EXERCISE DESCRIPTION →
Extract the lines up to and including the one that contains "camera: 155 degrees left, 10 degrees up", starting with the first line of the entries below, and omit the pictures.

[PROVIDED RECORDS Boundary: Start]

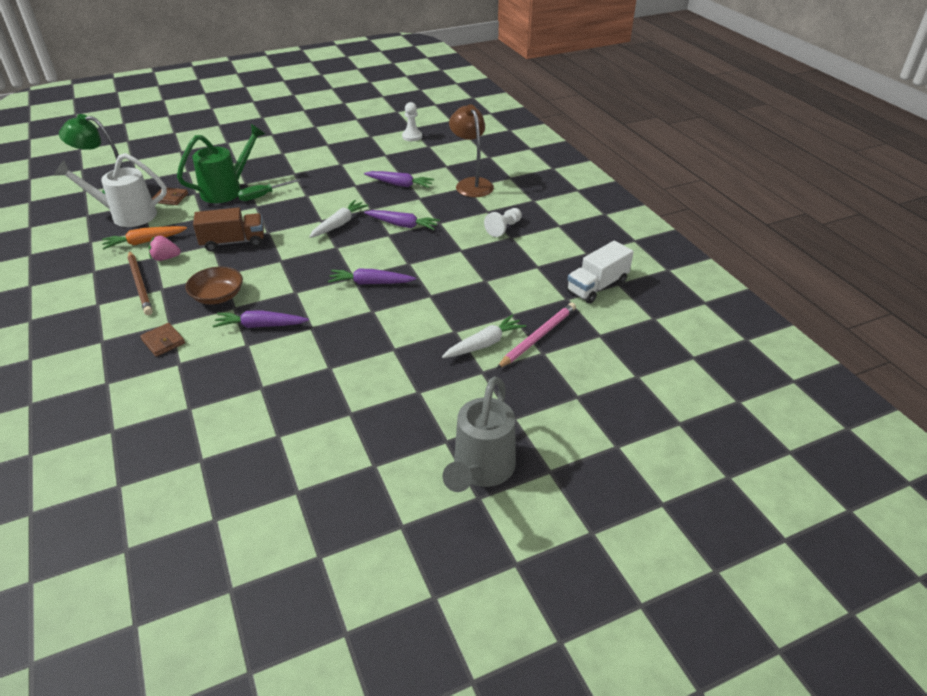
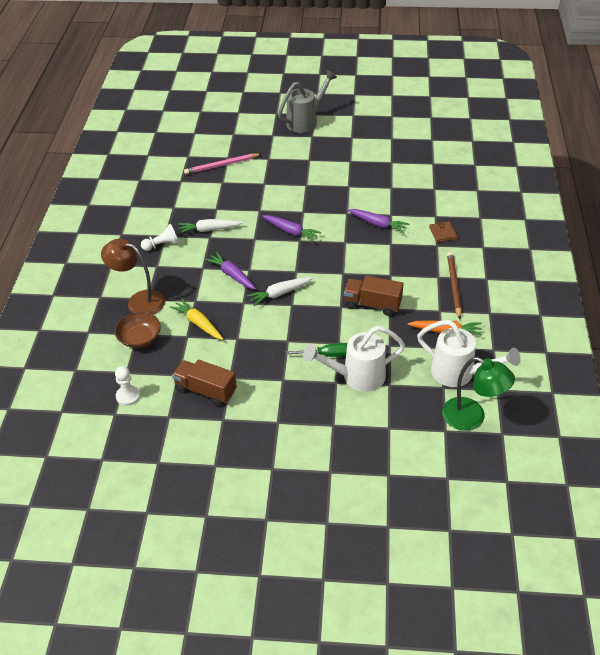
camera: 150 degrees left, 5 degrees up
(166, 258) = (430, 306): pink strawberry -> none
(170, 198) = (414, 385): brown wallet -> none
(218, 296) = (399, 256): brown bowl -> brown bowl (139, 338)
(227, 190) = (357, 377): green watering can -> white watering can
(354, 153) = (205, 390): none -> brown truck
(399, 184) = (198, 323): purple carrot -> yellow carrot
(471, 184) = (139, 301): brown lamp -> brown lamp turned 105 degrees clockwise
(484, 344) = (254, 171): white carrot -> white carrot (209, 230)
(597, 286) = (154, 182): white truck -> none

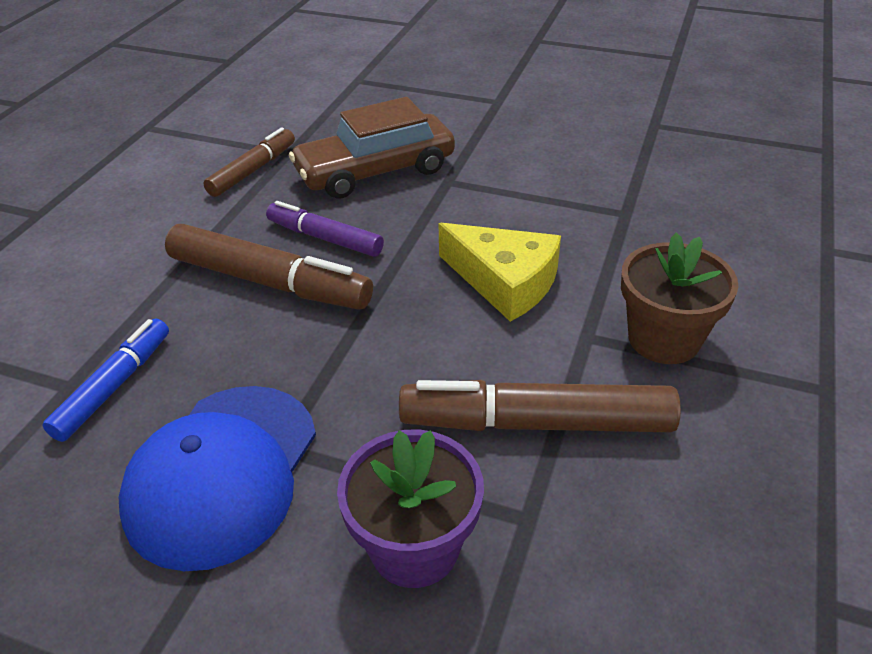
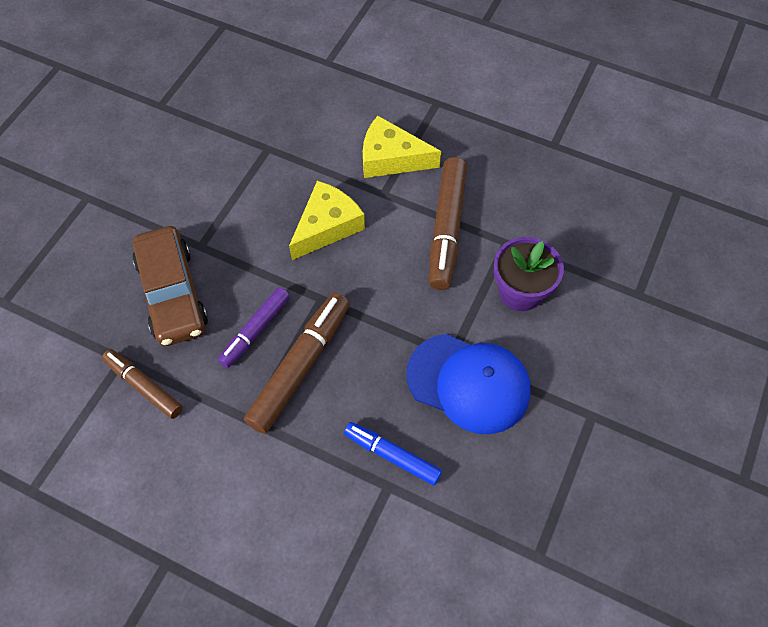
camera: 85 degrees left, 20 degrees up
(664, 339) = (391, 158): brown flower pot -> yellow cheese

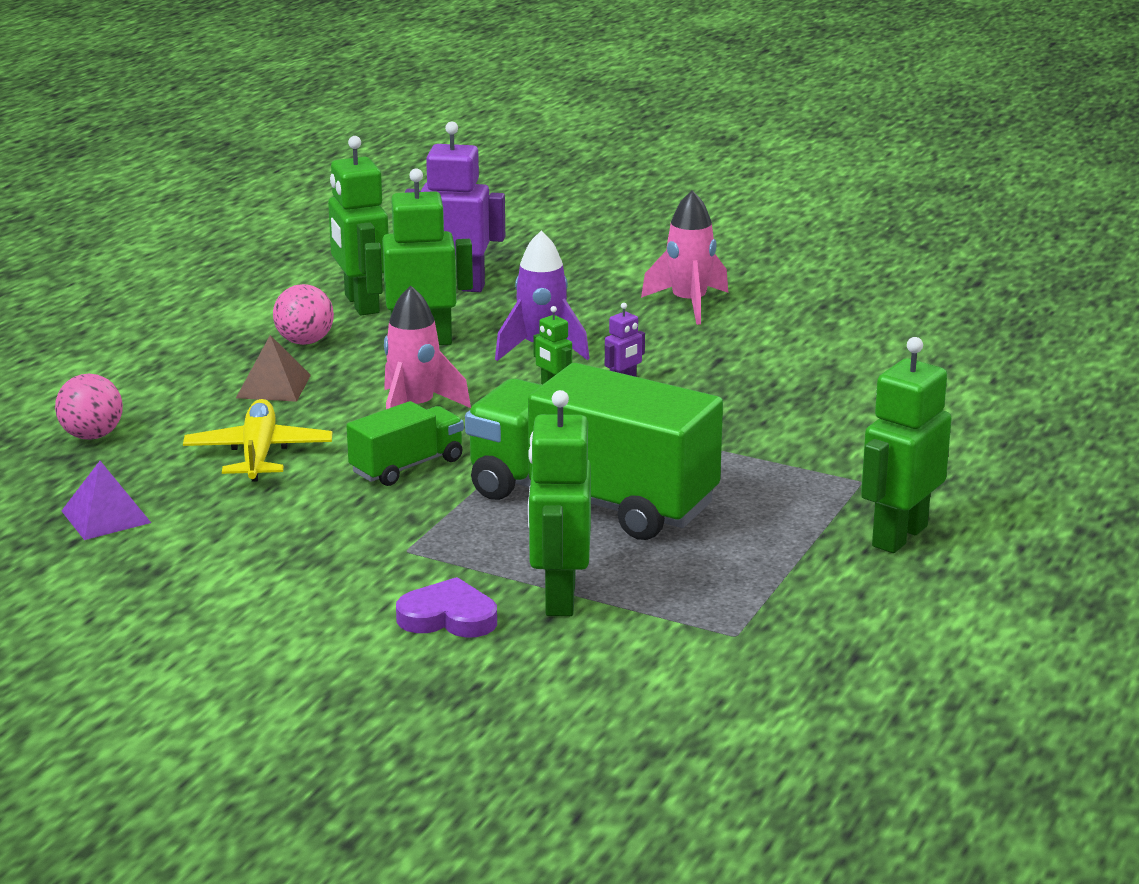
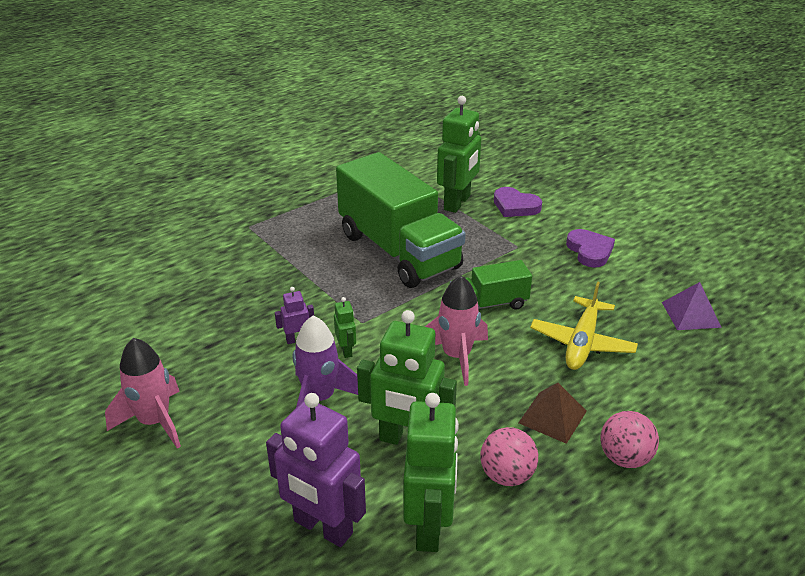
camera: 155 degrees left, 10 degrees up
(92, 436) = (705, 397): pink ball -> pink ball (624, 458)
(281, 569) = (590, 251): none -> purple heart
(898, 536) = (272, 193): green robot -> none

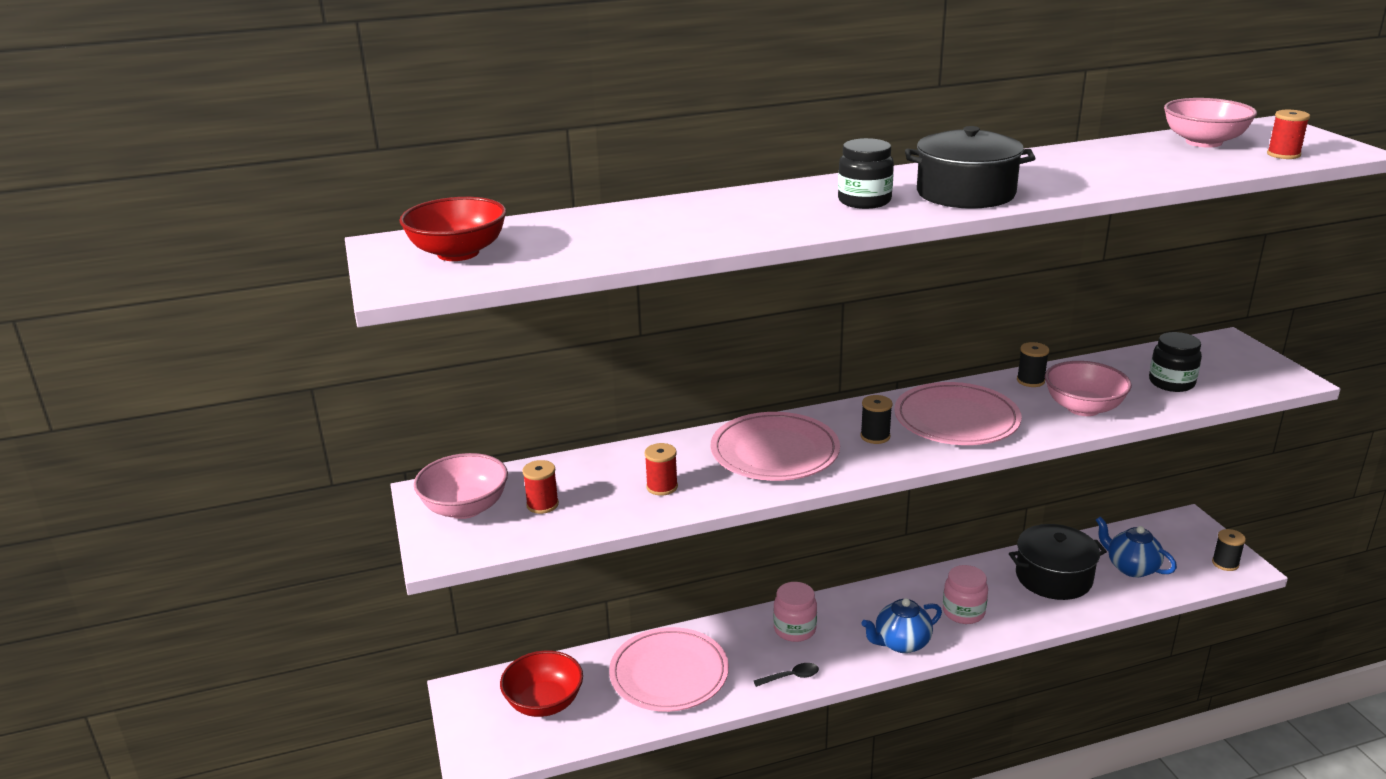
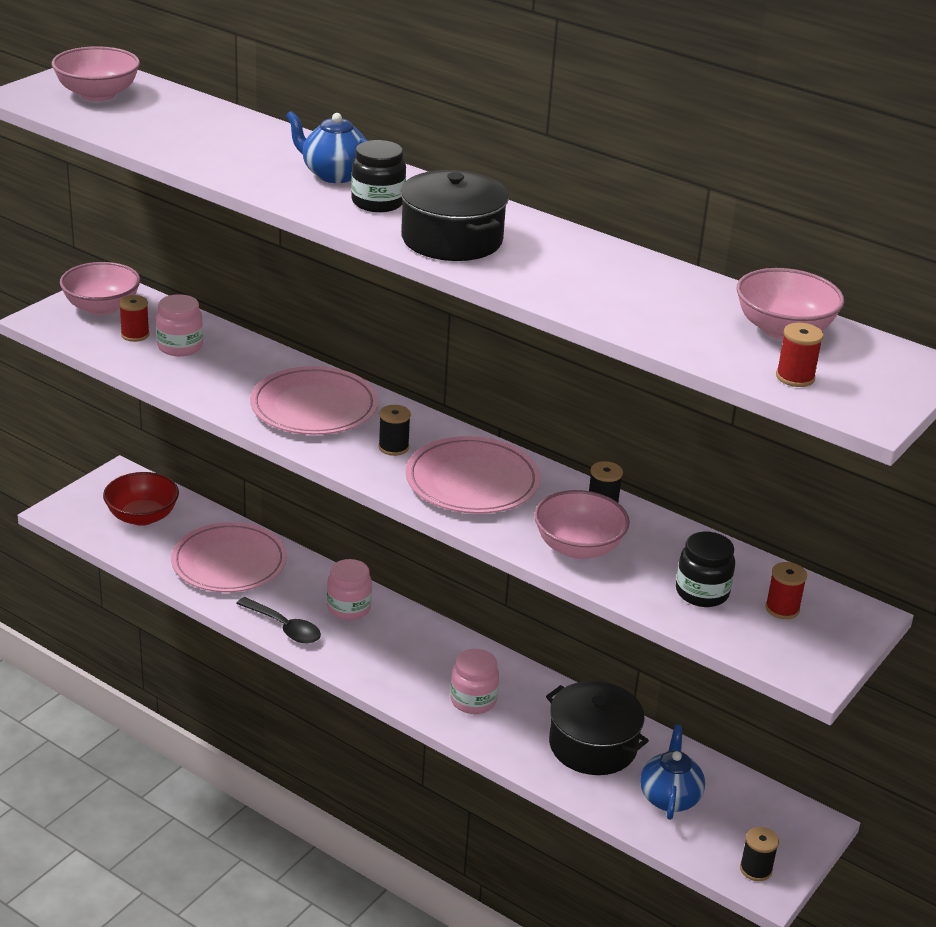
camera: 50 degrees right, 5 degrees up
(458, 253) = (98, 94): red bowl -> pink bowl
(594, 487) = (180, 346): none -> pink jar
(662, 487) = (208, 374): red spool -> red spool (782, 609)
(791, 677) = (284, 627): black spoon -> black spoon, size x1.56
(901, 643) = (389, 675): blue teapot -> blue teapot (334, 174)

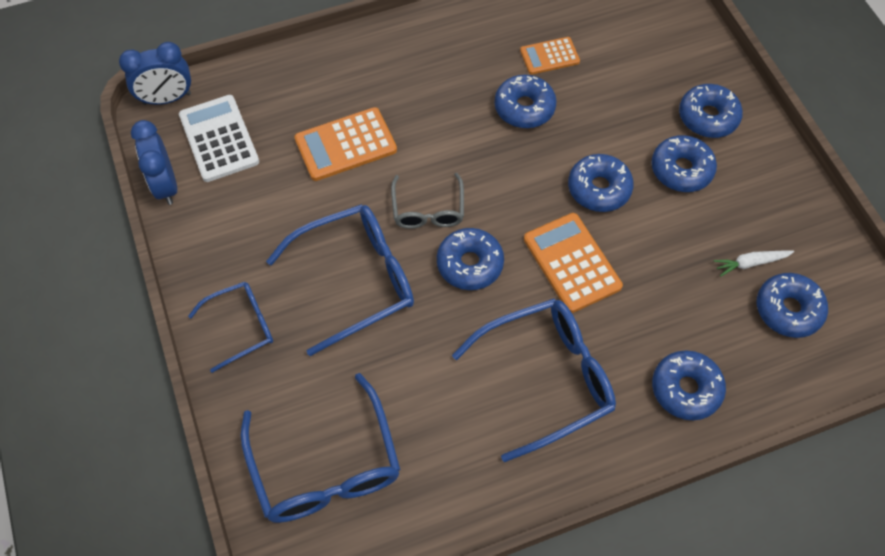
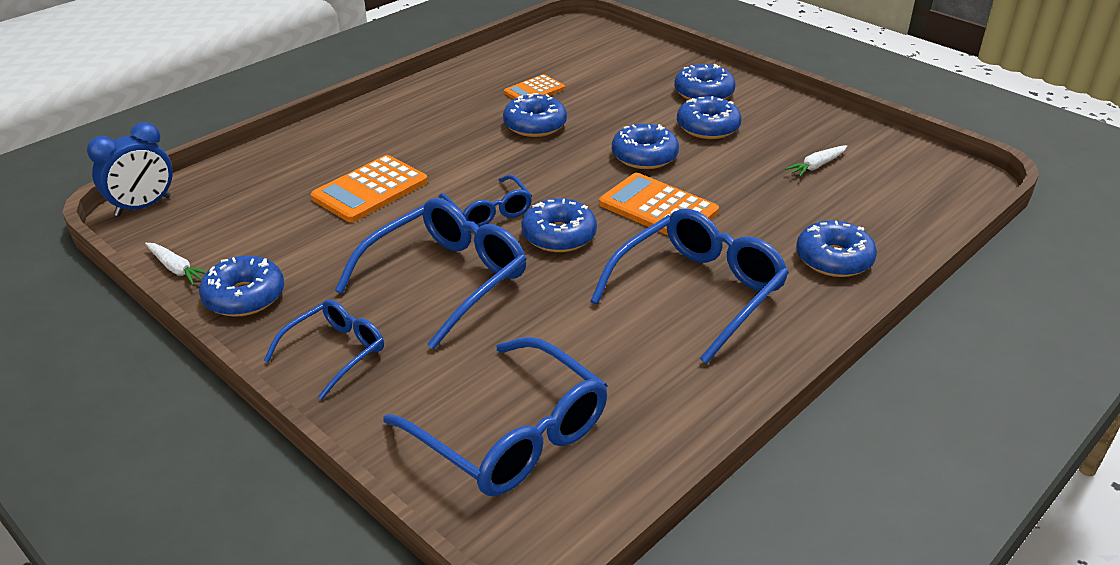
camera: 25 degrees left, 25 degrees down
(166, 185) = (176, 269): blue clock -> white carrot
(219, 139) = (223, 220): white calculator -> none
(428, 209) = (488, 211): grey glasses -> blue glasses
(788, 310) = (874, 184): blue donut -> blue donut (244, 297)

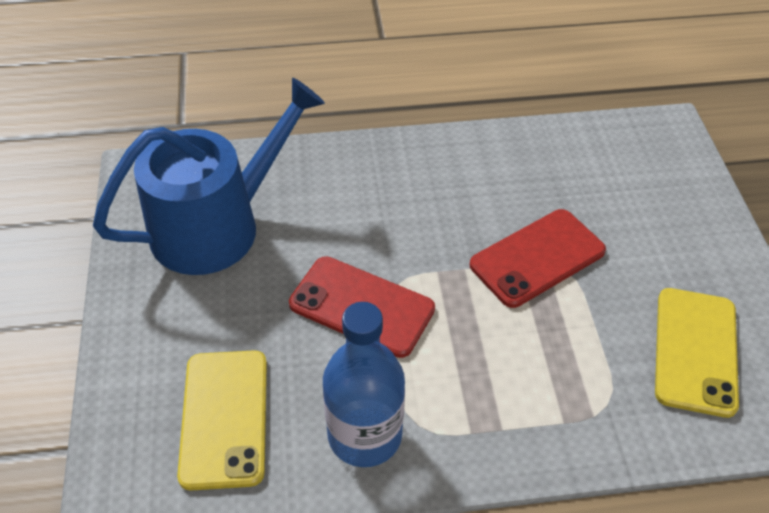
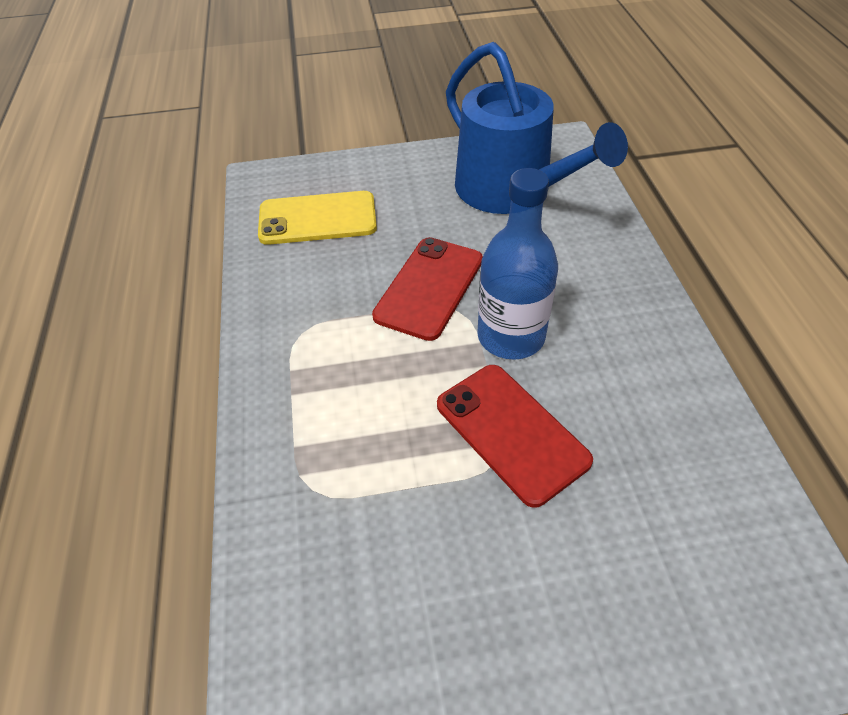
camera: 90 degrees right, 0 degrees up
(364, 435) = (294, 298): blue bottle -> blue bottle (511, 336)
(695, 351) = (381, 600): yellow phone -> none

[PROVIDED RECORDS Boundary: End]

RESULT OF THIS EXERCISE →
camera: 150 degrees left, 5 degrees up
(166, 258) = (430, 306): pink strawberry -> none
(170, 198) = (414, 385): brown wallet -> none
(218, 296) = (399, 256): brown bowl -> brown bowl (139, 338)
(227, 190) = (357, 377): green watering can -> white watering can
(354, 153) = (205, 390): none -> brown truck
(399, 184) = (198, 323): purple carrot -> yellow carrot
(471, 184) = (139, 301): brown lamp -> brown lamp turned 105 degrees clockwise
(484, 344) = (254, 171): white carrot -> white carrot (209, 230)
(597, 286) = (154, 182): white truck -> none

camera: 85 degrees left, 20 degrees up
(664, 339) = (391, 158): brown flower pot -> yellow cheese

camera: 155 degrees left, 10 degrees up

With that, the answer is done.